◆ **RECORDS SHOWN**:

--- --- ---

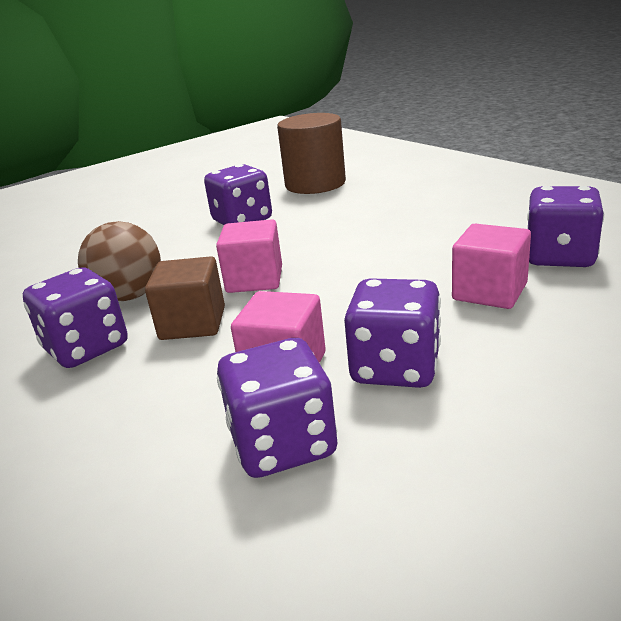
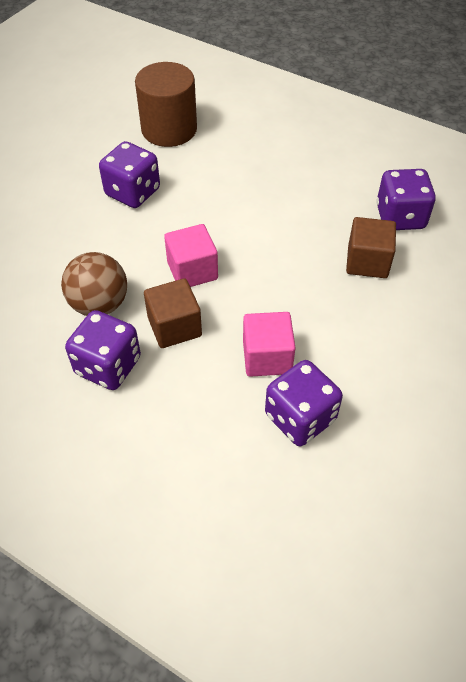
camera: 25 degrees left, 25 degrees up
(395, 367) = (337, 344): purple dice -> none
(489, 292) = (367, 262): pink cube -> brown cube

--- --- ---

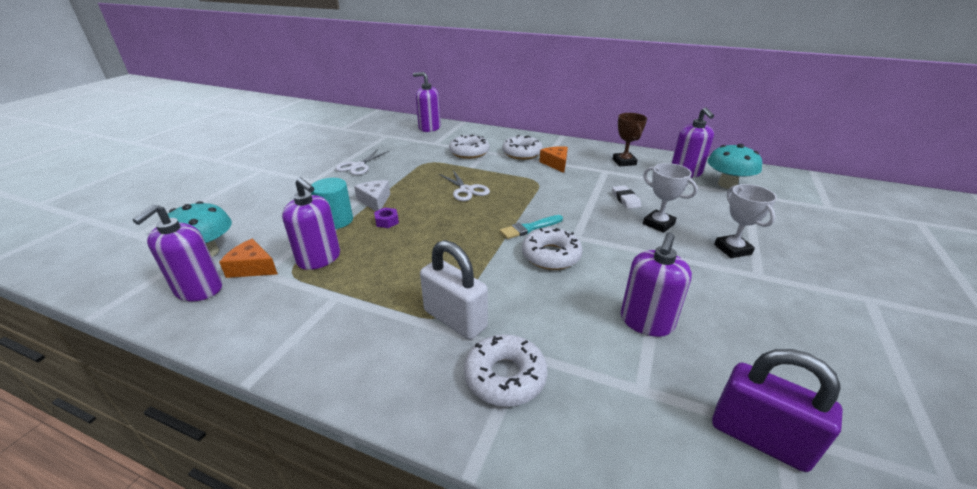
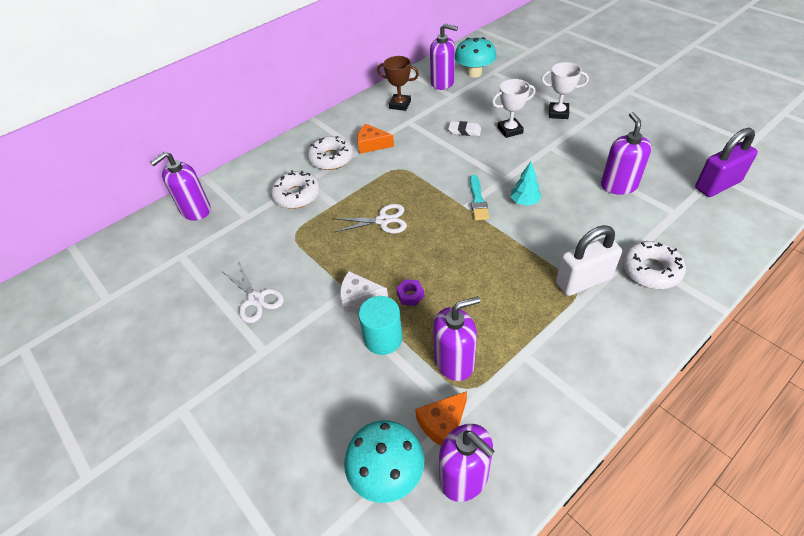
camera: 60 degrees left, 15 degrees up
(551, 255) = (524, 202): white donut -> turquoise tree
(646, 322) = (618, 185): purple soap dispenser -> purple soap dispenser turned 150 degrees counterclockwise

--- --- ---

◆ **WORK REQUIRED**: Among the entries above, locate the lines containing "camera: 60 degrees left, 15 degrees up" and "(646, 322) = (618, 185): purple", and transcribe exactly those two lines and all lines between.

◆ **TASK OUTPUT**:
camera: 60 degrees left, 15 degrees up
(551, 255) = (524, 202): white donut -> turquoise tree
(646, 322) = (618, 185): purple soap dispenser -> purple soap dispenser turned 150 degrees counterclockwise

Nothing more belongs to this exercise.